Aim: Reproduce the listing below line for line, omitting the pictures.

Material to process:

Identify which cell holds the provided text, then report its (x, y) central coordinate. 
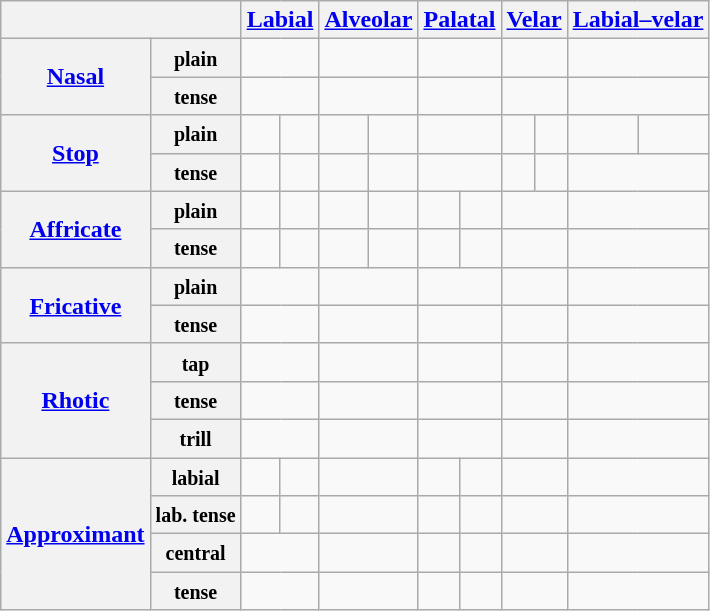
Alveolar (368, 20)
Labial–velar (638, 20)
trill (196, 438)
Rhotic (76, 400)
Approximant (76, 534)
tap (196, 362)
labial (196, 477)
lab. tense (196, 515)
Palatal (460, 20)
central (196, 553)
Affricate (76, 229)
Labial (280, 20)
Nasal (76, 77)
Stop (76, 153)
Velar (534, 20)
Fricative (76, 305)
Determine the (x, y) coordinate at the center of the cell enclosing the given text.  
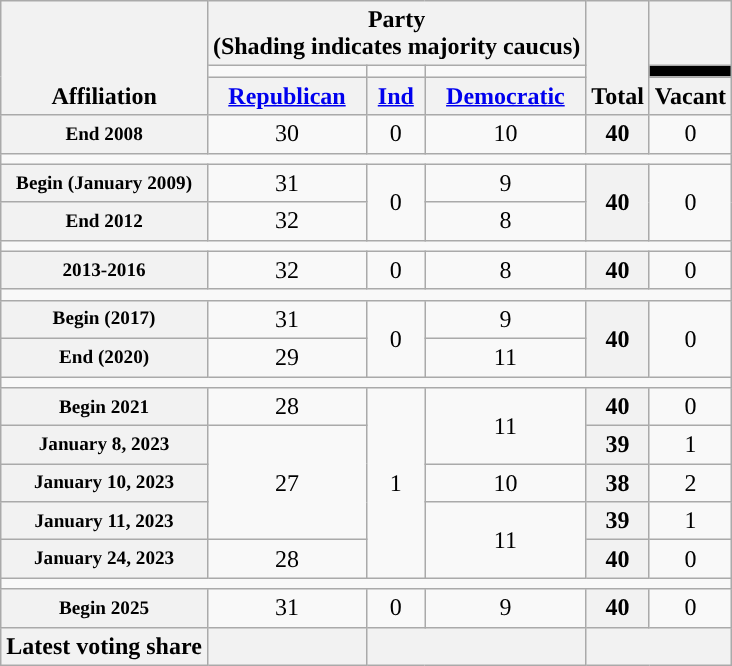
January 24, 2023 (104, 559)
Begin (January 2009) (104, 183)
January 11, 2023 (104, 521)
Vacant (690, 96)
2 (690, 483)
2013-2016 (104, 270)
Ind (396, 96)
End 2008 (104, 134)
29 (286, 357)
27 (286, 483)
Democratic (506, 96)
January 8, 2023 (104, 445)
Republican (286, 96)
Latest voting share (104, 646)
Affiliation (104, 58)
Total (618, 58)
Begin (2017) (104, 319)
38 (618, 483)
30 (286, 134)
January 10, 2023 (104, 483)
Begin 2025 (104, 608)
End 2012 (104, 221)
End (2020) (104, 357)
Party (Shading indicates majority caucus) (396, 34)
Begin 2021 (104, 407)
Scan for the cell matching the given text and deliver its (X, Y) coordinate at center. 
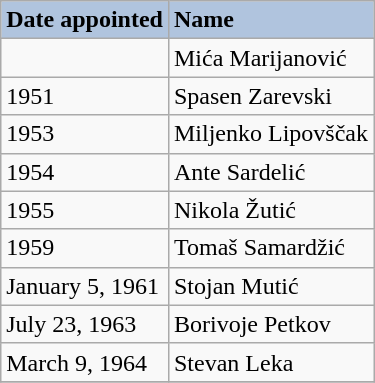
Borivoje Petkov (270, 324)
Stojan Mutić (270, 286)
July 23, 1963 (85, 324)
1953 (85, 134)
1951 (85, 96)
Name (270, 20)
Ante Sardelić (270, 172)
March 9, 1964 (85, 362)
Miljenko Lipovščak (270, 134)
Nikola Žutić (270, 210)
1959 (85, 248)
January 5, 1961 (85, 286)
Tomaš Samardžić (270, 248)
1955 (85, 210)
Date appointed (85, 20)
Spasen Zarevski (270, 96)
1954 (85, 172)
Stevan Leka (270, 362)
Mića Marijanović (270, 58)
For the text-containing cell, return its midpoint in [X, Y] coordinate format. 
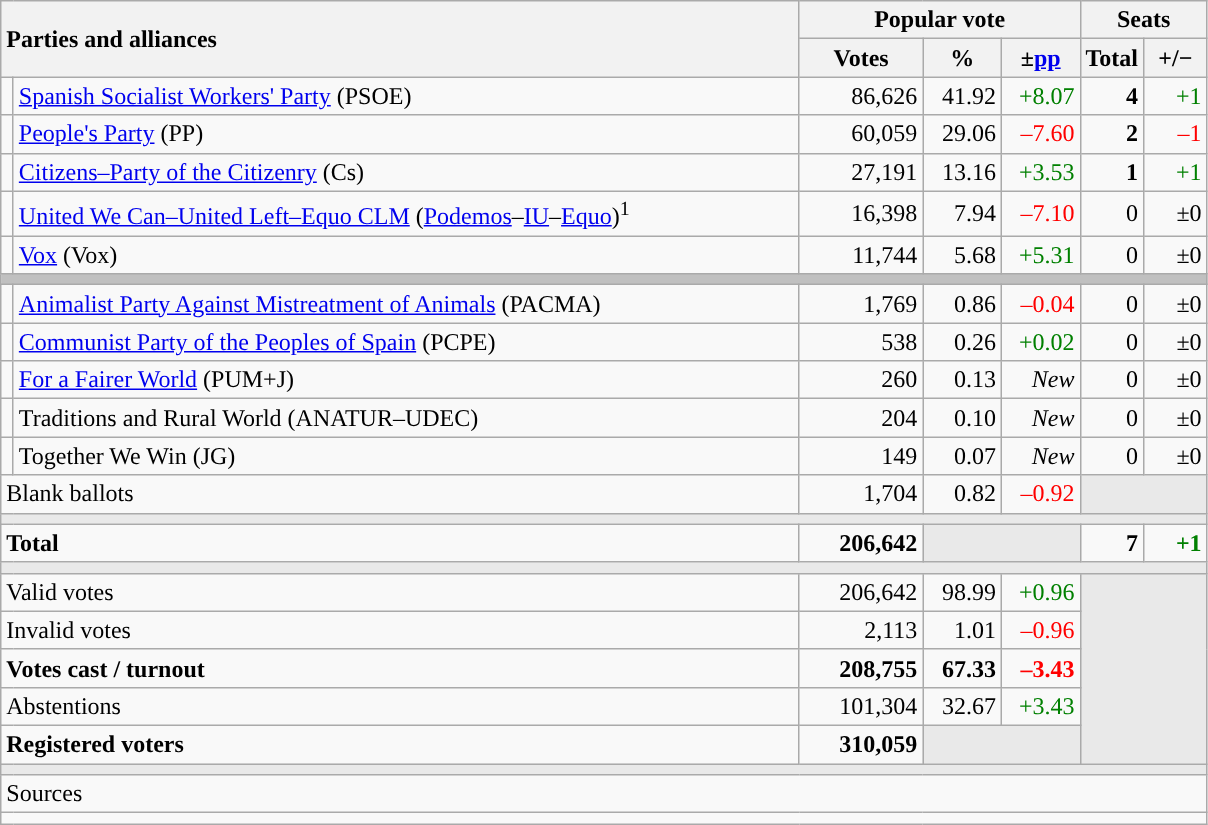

Written solution:
Identify which cell holds the provided text, then report its (x, y) central coordinate. 
Alveolar (368, 20)
Labial–velar (638, 20)
trill (196, 438)
Rhotic (76, 400)
Approximant (76, 534)
tap (196, 362)
labial (196, 477)
lab. tense (196, 515)
Palatal (460, 20)
central (196, 553)
Affricate (76, 229)
Labial (280, 20)
Nasal (76, 77)
Stop (76, 153)
Velar (534, 20)
Fricative (76, 305)
Determine the (x, y) coordinate at the center of the cell enclosing the given text.  
January 24, 2023 (104, 559)
Begin (January 2009) (104, 183)
January 11, 2023 (104, 521)
Vacant (690, 96)
2 (690, 483)
2013-2016 (104, 270)
Ind (396, 96)
End 2008 (104, 134)
29 (286, 357)
27 (286, 483)
Democratic (506, 96)
January 8, 2023 (104, 445)
Republican (286, 96)
Latest voting share (104, 646)
Affiliation (104, 58)
Total (618, 58)
Begin (2017) (104, 319)
38 (618, 483)
30 (286, 134)
January 10, 2023 (104, 483)
Begin 2025 (104, 608)
End 2012 (104, 221)
End (2020) (104, 357)
Party (Shading indicates majority caucus) (396, 34)
Begin 2021 (104, 407)
Scan for the cell matching the given text and deliver its (X, Y) coordinate at center. 
Borivoje Petkov (270, 324)
Stojan Mutić (270, 286)
July 23, 1963 (85, 324)
1953 (85, 134)
1951 (85, 96)
Name (270, 20)
Ante Sardelić (270, 172)
March 9, 1964 (85, 362)
Miljenko Lipovščak (270, 134)
Nikola Žutić (270, 210)
1959 (85, 248)
January 5, 1961 (85, 286)
Tomaš Samardžić (270, 248)
1955 (85, 210)
Date appointed (85, 20)
Spasen Zarevski (270, 96)
1954 (85, 172)
Stevan Leka (270, 362)
Mića Marijanović (270, 58)
For the text-containing cell, return its midpoint in [X, Y] coordinate format. 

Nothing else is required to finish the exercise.